### Task
From the line holding "brown toothbrush: 1 -> 2" through the line holding "white flashlight: 1 -> 2" below, write out every line exactly; include both of those lines and drop the pictures.

### Extracted data
--

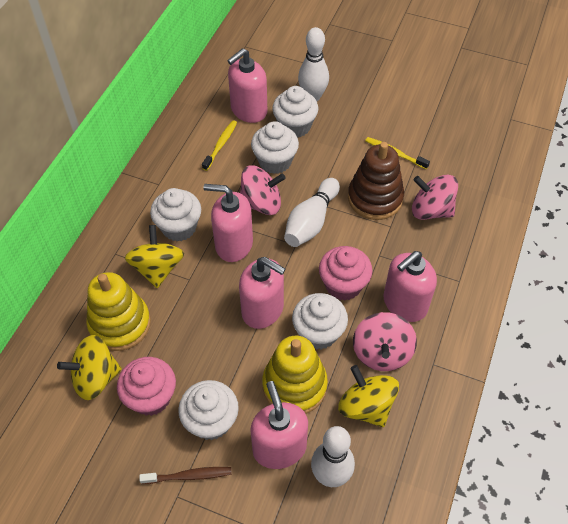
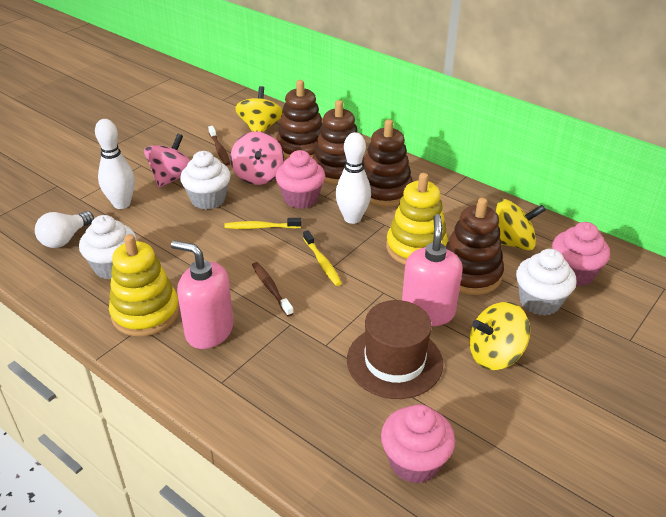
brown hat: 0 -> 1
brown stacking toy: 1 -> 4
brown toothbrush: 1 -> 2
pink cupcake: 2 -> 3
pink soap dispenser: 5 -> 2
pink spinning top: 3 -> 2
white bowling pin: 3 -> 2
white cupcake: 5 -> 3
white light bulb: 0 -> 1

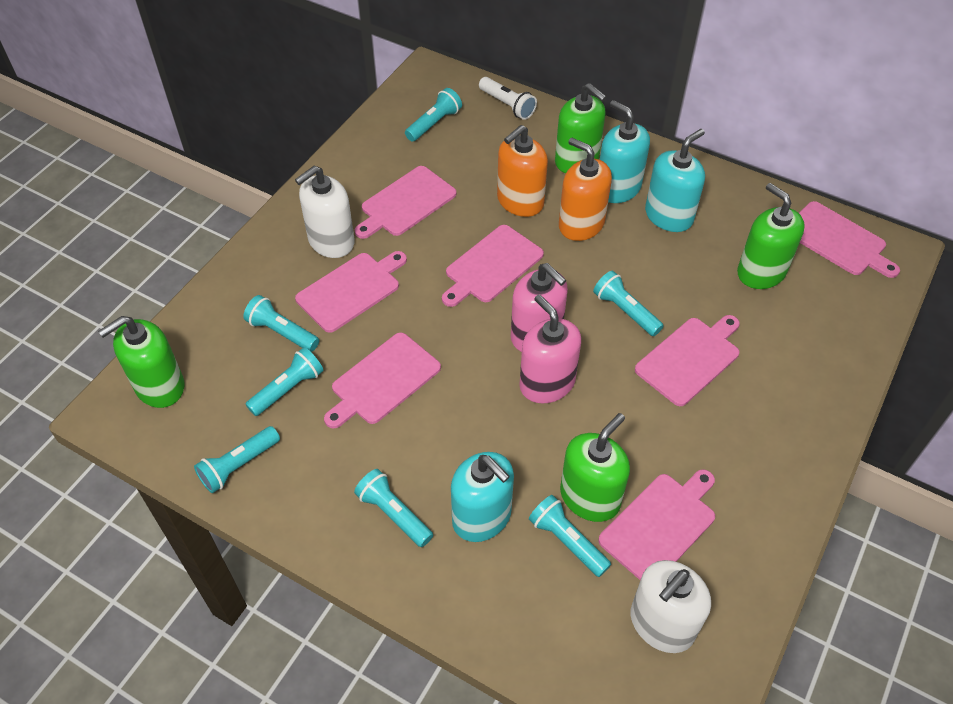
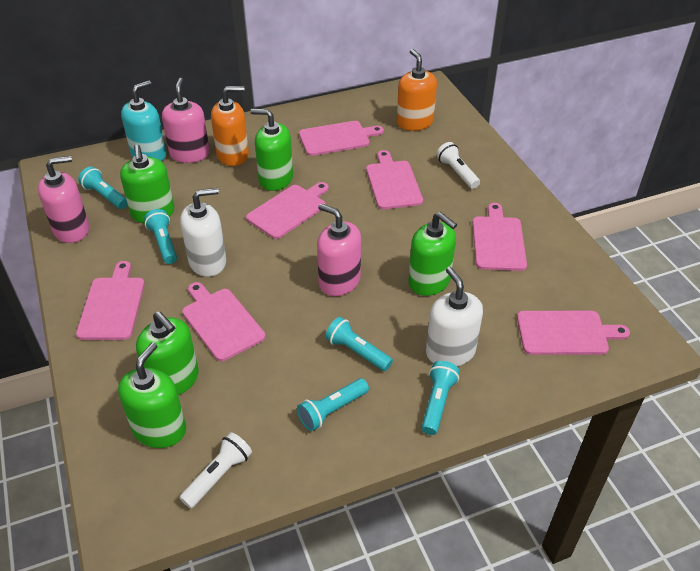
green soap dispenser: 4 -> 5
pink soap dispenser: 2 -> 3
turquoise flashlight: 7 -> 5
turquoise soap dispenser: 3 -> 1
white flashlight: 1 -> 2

--

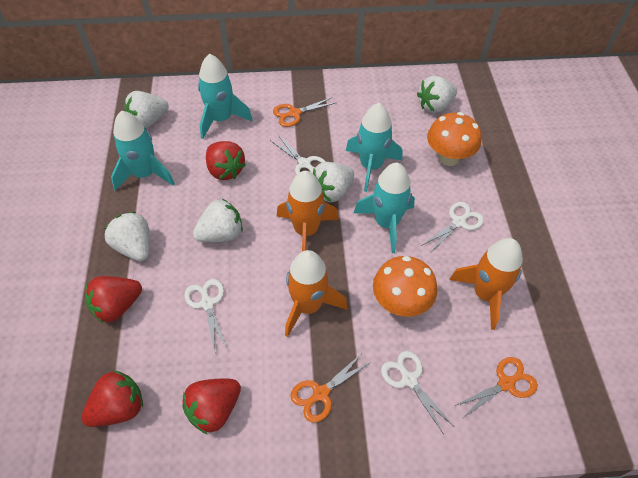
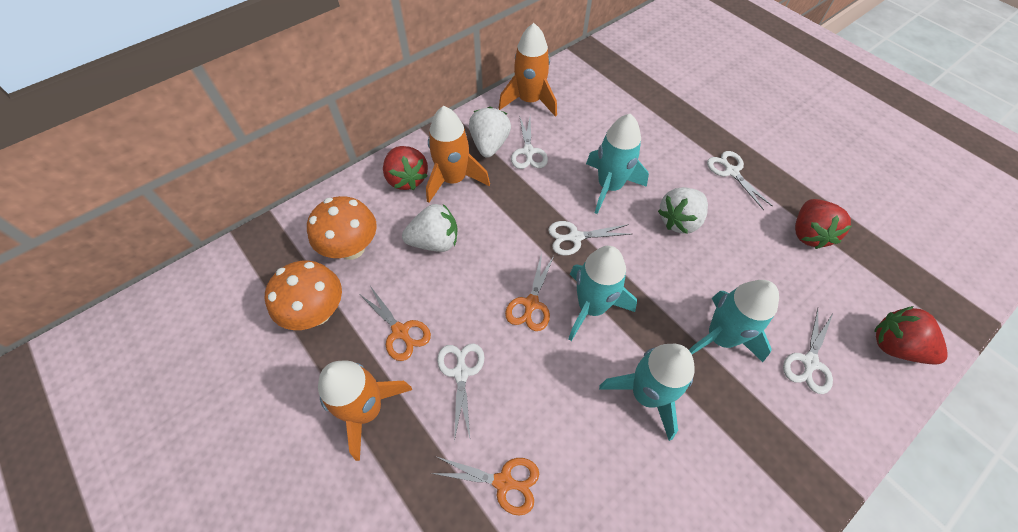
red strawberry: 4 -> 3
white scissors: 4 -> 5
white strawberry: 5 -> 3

--

### Task output
brown toothbrush: 1 -> 2
pink cupcake: 2 -> 3
pink soap dispenser: 5 -> 2
pink spinning top: 3 -> 2
white bowling pin: 3 -> 2
white cupcake: 5 -> 3
white light bulb: 0 -> 1

green soap dispenser: 4 -> 5
pink soap dispenser: 2 -> 3
turquoise flashlight: 7 -> 5
turquoise soap dispenser: 3 -> 1
white flashlight: 1 -> 2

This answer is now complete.